INSTRUCTIONS FOR THE TASK. Give the records again in full, exactly as they appear, but without the pictures.

STUDY MATERIAL.
⁂
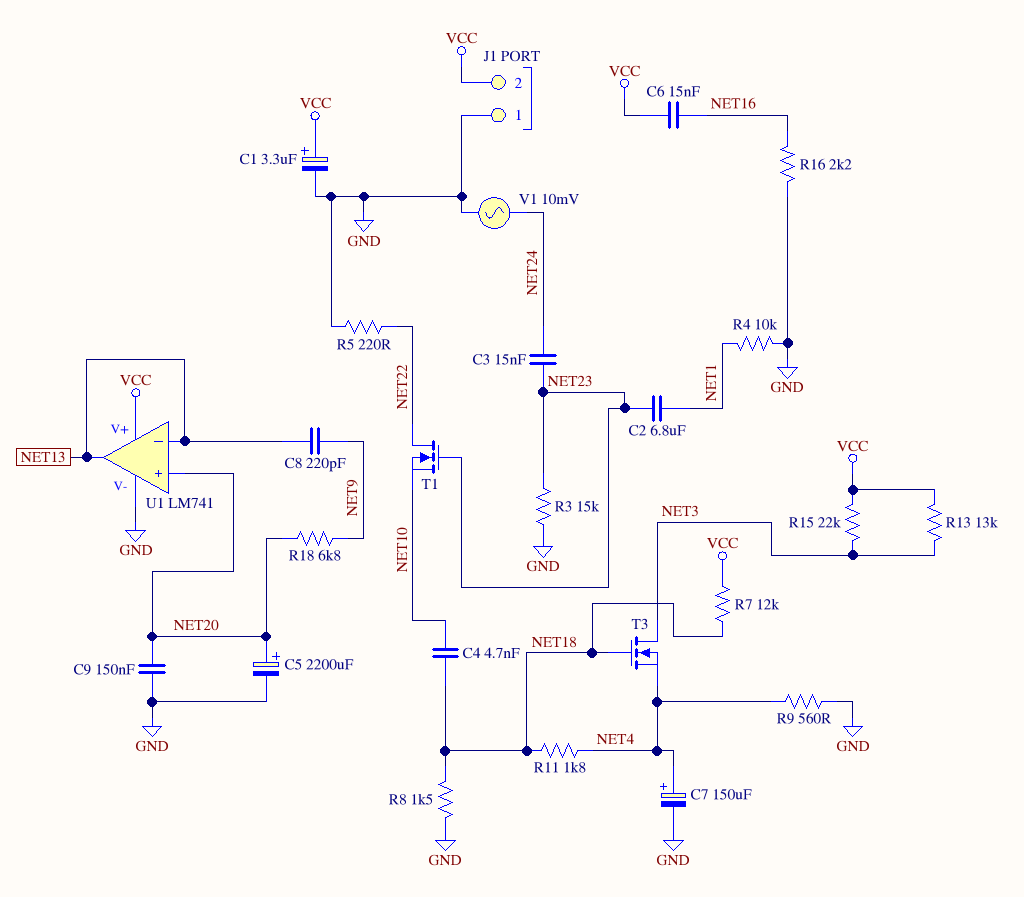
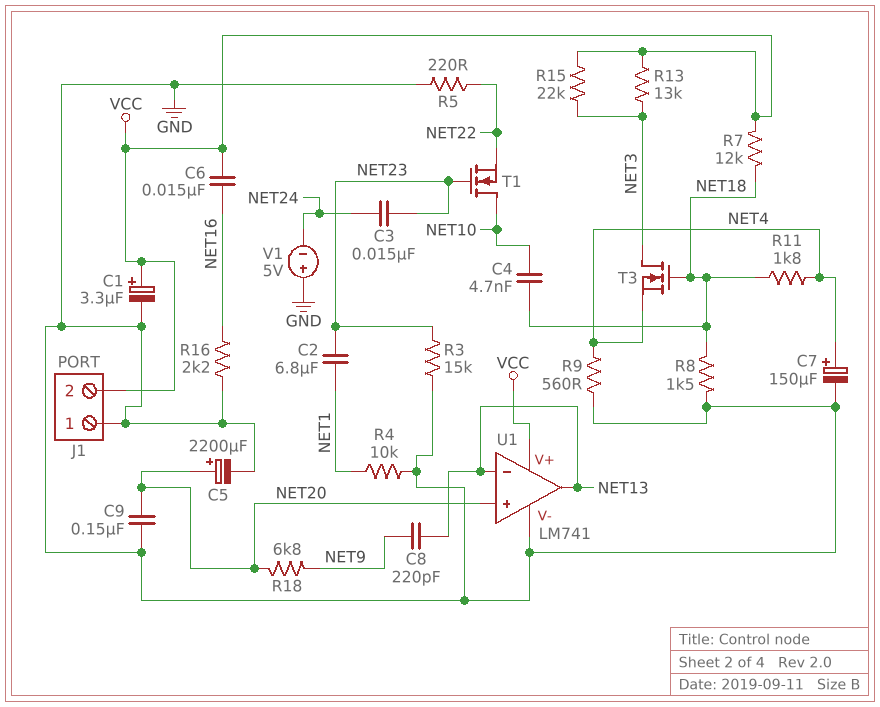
T1: NMOS (G NET23, D NET22, S NET10) -> NMOS (G NET23, D NET10, S NET22)
V1: AC 10mV (GND, NET24) -> 5V (plus GND, minus NET24)

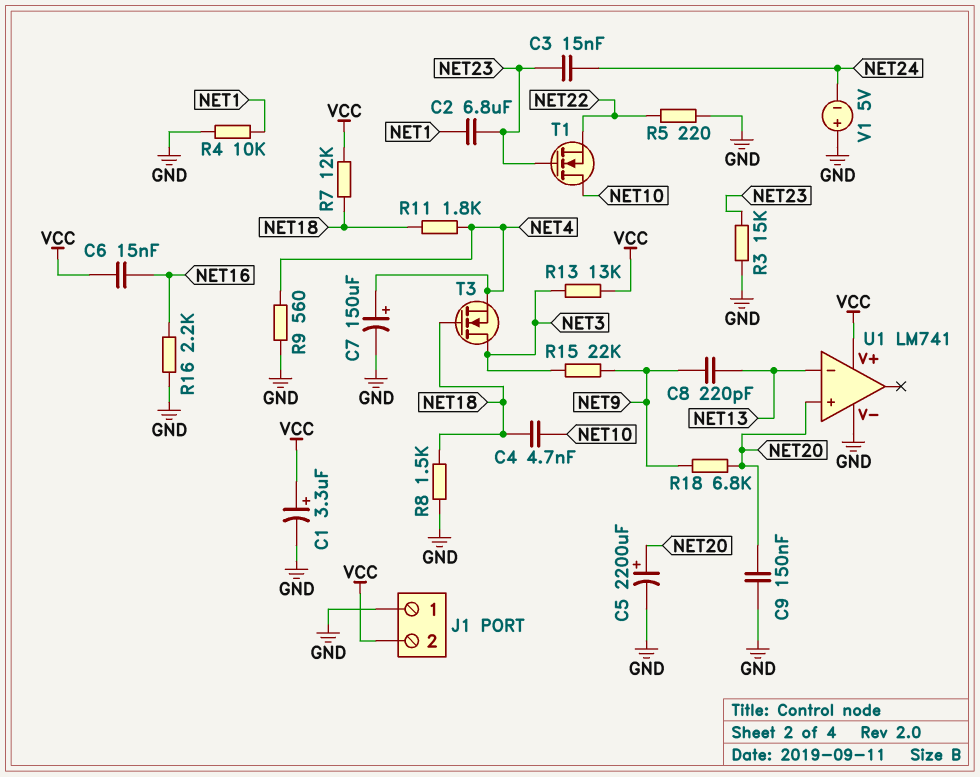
R15: 22k (NET3, VCC) -> 22k (NET3, NET9)
U1 pin out: NET13 -> none

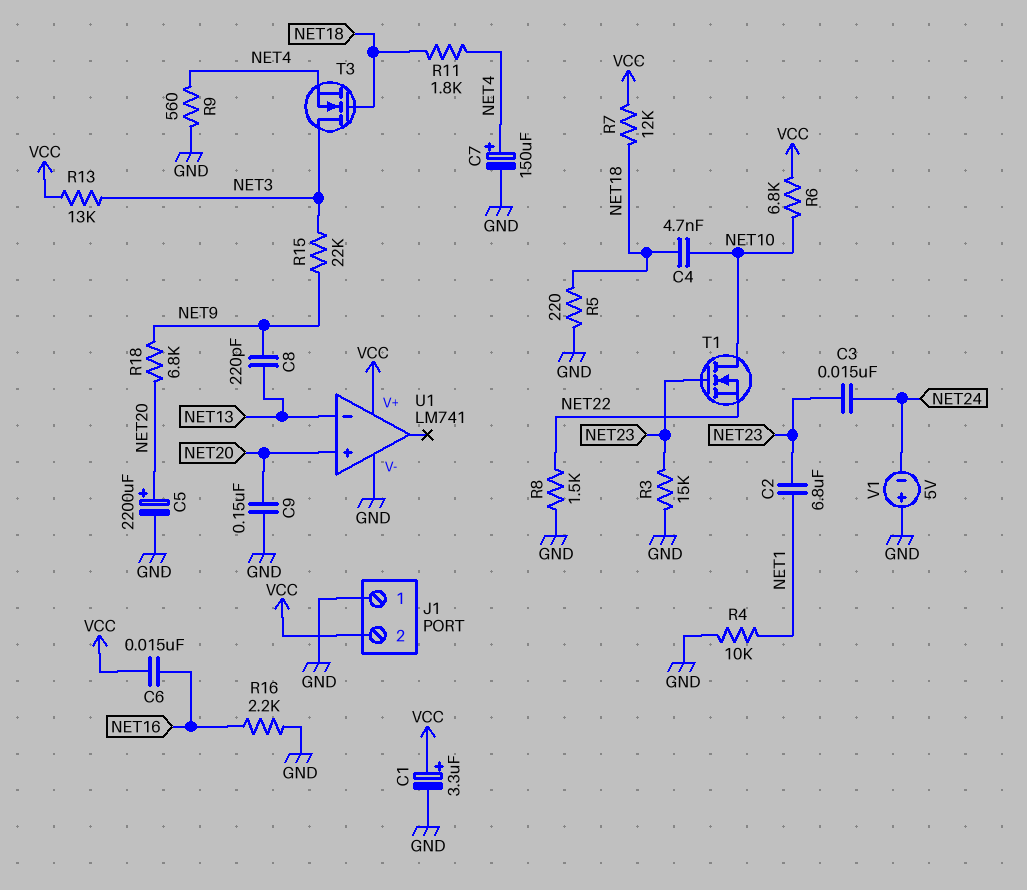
R5: 220 (GND, NET22) -> 220 (GND, NET18)
R6: none -> 6.8k (NET10, VCC)
R8: 1.5k (GND, NET18) -> 1.5k (GND, NET22)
⁂
ANSWER FOR THIS EXERCISE.
T1: NMOS (G NET23, D NET22, S NET10) -> NMOS (G NET23, D NET10, S NET22)
V1: AC 10mV (GND, NET24) -> 5V (plus GND, minus NET24)

R15: 22k (NET3, VCC) -> 22k (NET3, NET9)
U1 pin out: NET13 -> none

R5: 220 (GND, NET22) -> 220 (GND, NET18)
R6: none -> 6.8k (NET10, VCC)
R8: 1.5k (GND, NET18) -> 1.5k (GND, NET22)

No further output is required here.